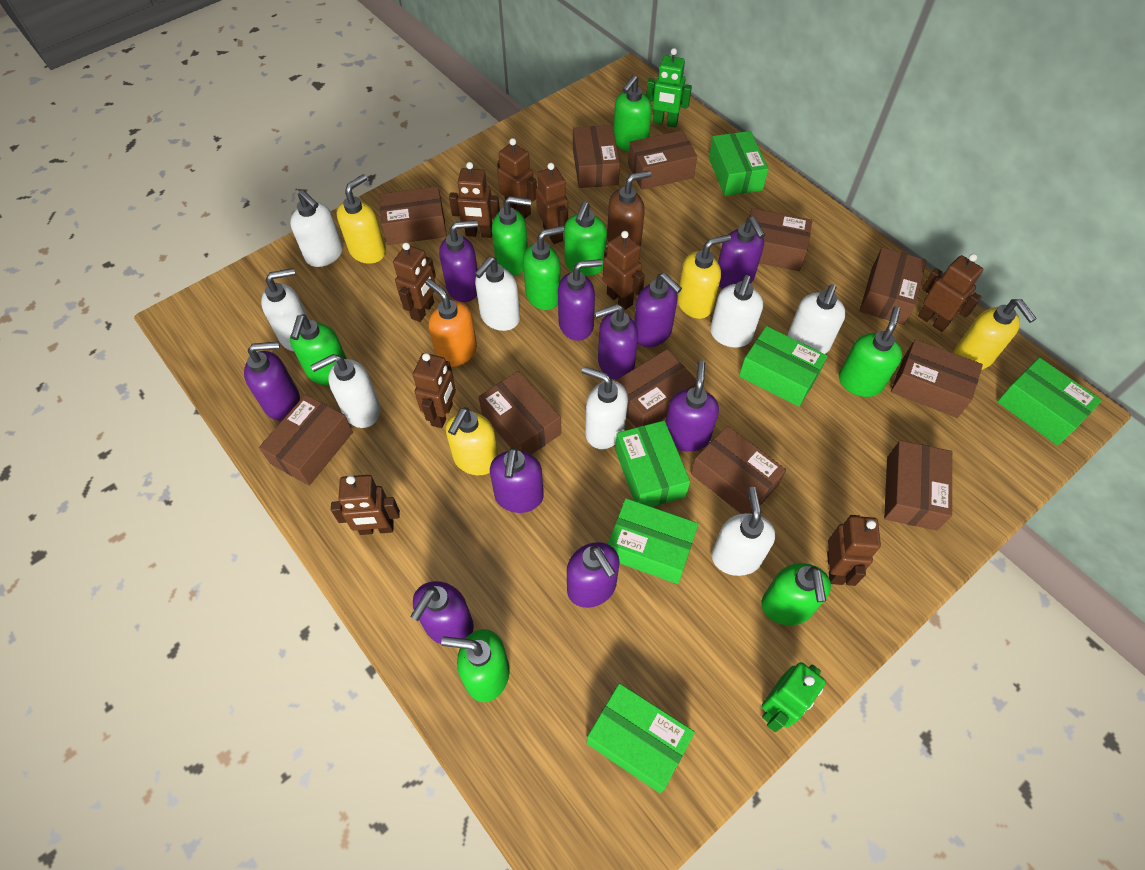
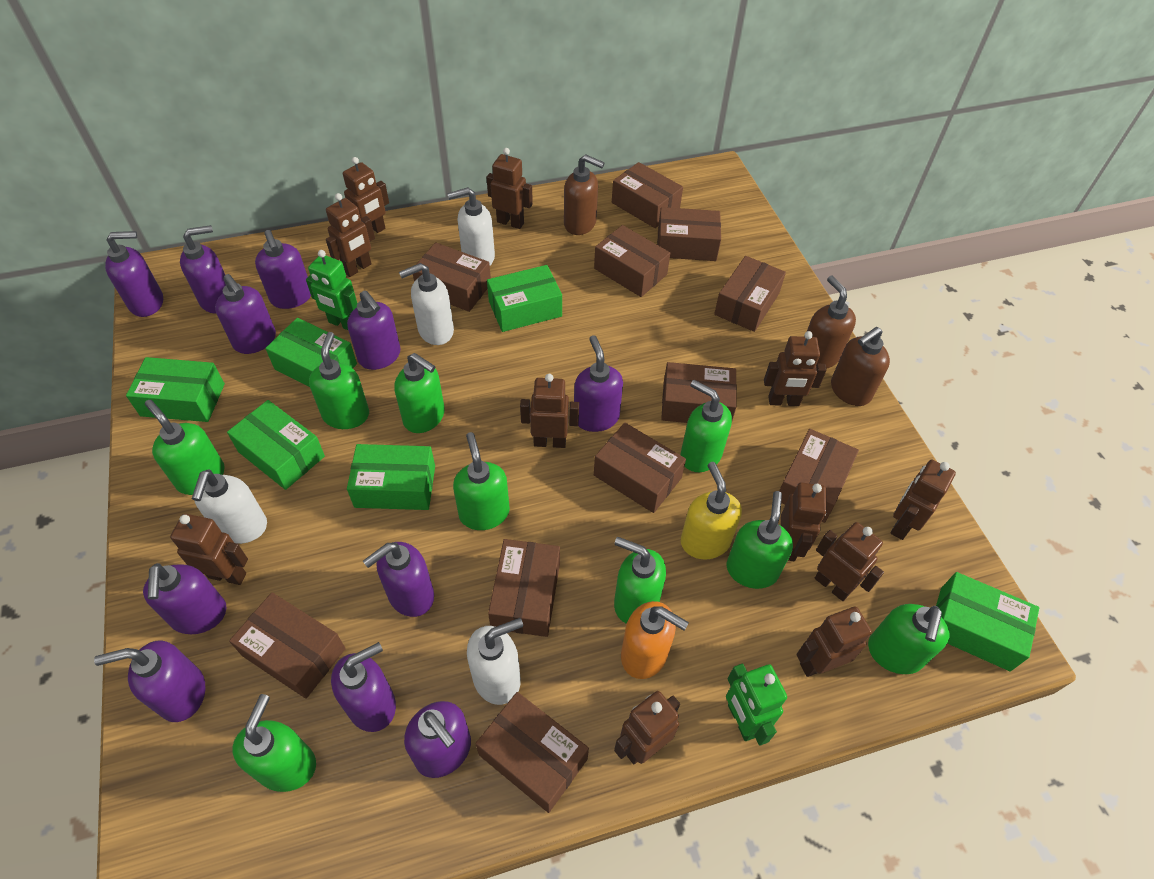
brown robot: 9 -> 11
brown soap dispenser: 1 -> 3
green soap dispenser: 8 -> 9
purple soap dispenser: 10 -> 11
white soap dispenser: 8 -> 4
yellow soap dispenser: 4 -> 1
· · · · ·
Although the material contains pictures, only the lines are to be written out, exactly as they stand.

brown robot: 9 -> 11
brown soap dispenser: 1 -> 3
green soap dispenser: 8 -> 9
purple soap dispenser: 10 -> 11
white soap dispenser: 8 -> 4
yellow soap dispenser: 4 -> 1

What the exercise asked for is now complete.